[RECORDS SUPPLIED]

○ ○ ○ ○ ○ ○ ○

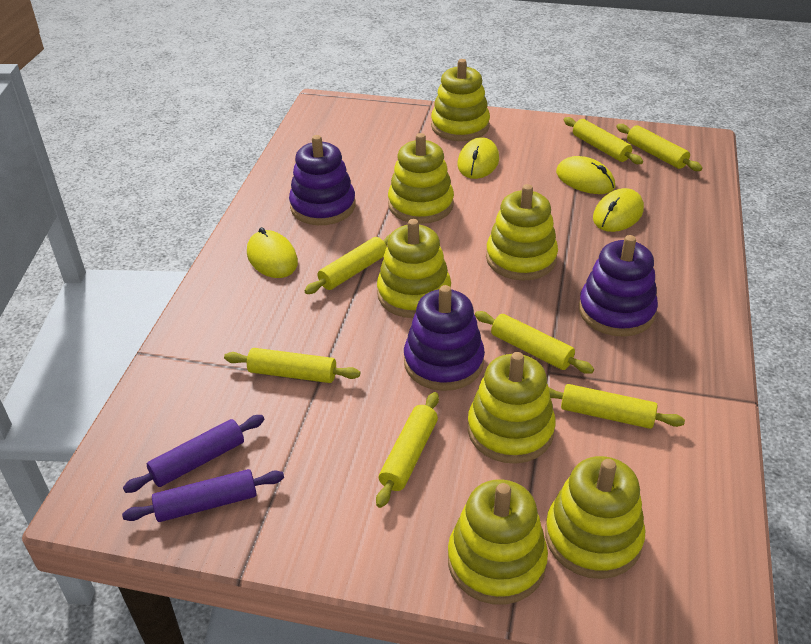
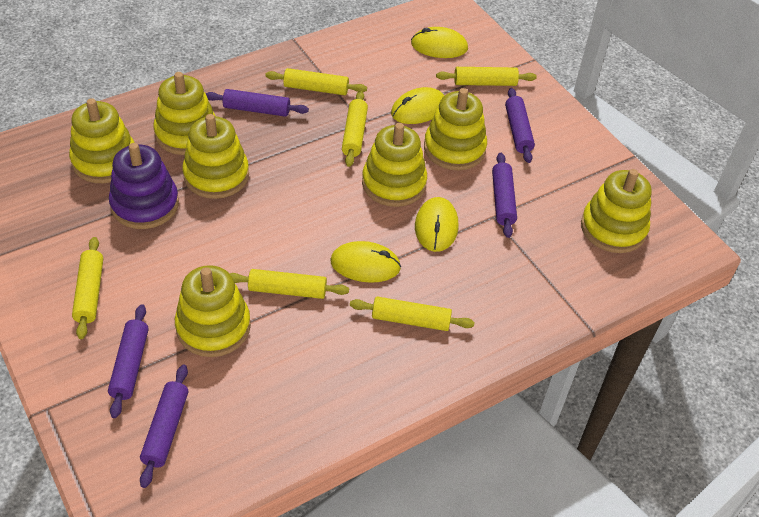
purple rolling pin: 2 -> 5
purple stacking toy: 3 -> 1
yellow rolling pin: 7 -> 6

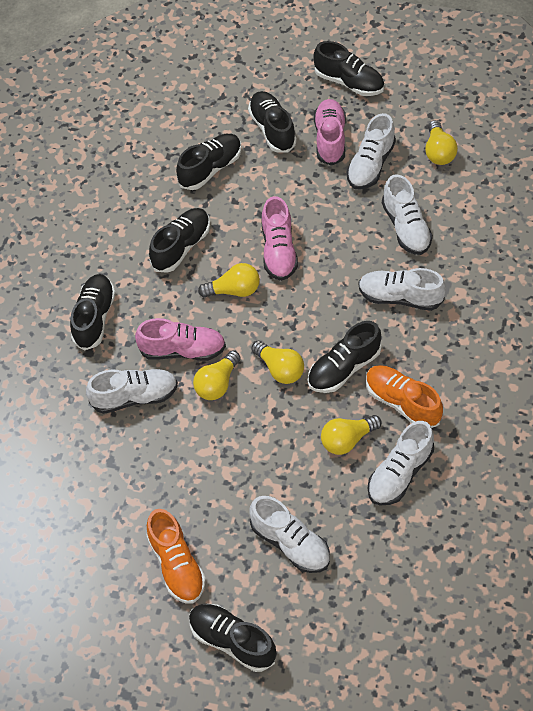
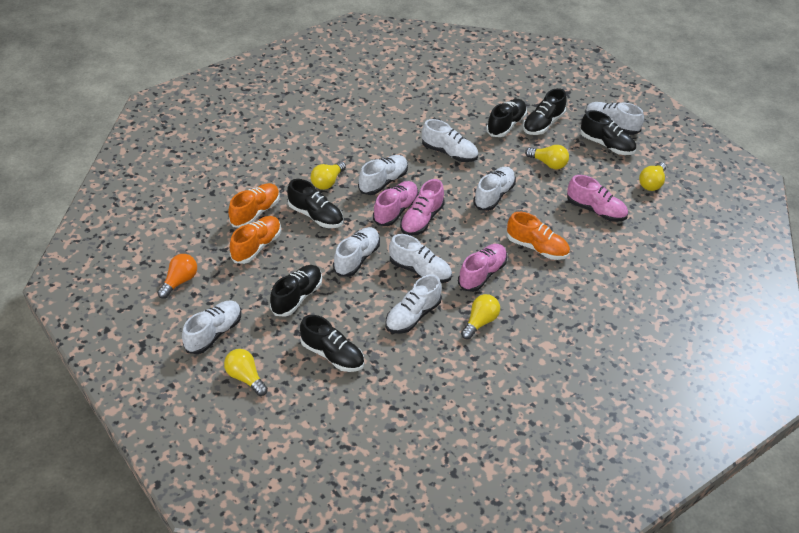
black shoe: 7 -> 6
orange light bulb: 0 -> 1
orange shoe: 2 -> 3
pink shoe: 3 -> 4
white shoe: 6 -> 8

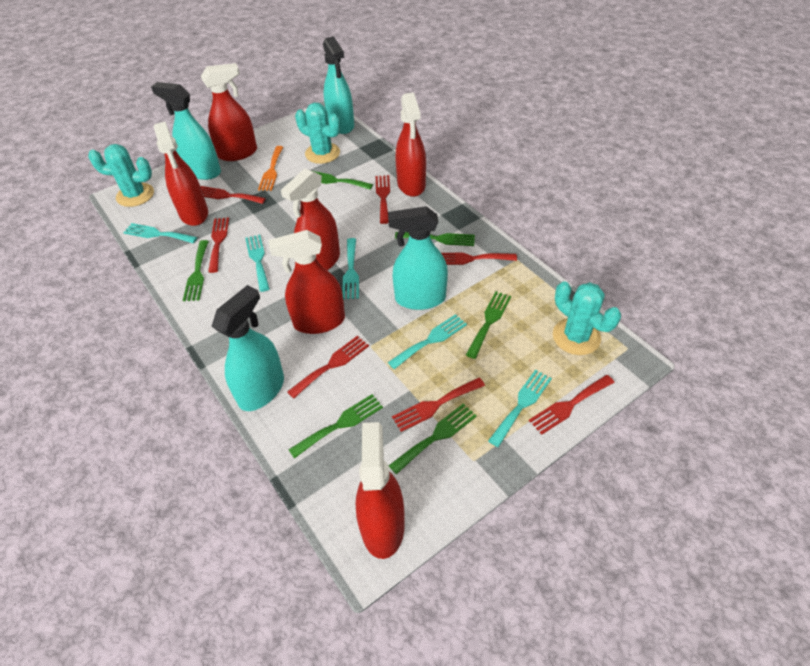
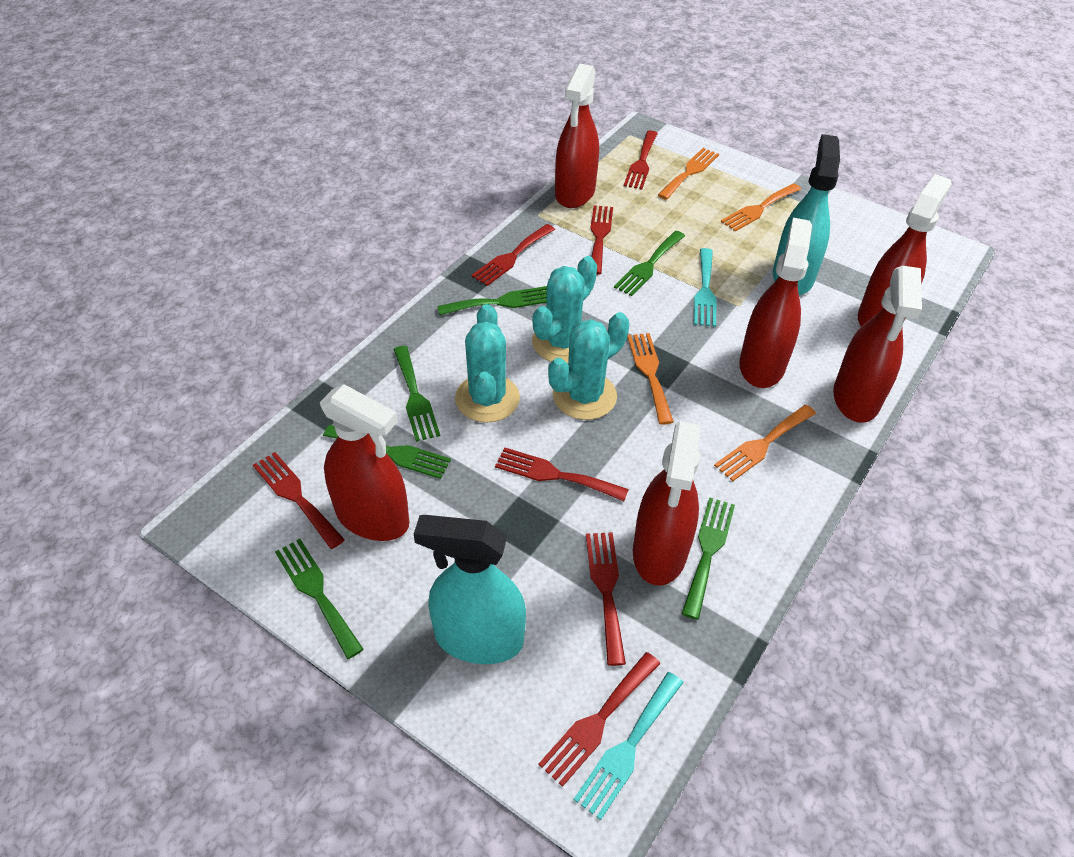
orange fork: 1 -> 4
turquoise fork: 5 -> 2
turquoise spray bottle: 4 -> 2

○ ○ ○ ○ ○ ○ ○

[HOW TO COMPLETE THIS TASK] Write out, exactly and only, the lines from the one containing "yellow rolling pin: 7 -> 6" through the last line of the material above. Pictures do not go in the copy.

[ANSWER TO THIS PROBLEM]
yellow rolling pin: 7 -> 6

black shoe: 7 -> 6
orange light bulb: 0 -> 1
orange shoe: 2 -> 3
pink shoe: 3 -> 4
white shoe: 6 -> 8

orange fork: 1 -> 4
turquoise fork: 5 -> 2
turquoise spray bottle: 4 -> 2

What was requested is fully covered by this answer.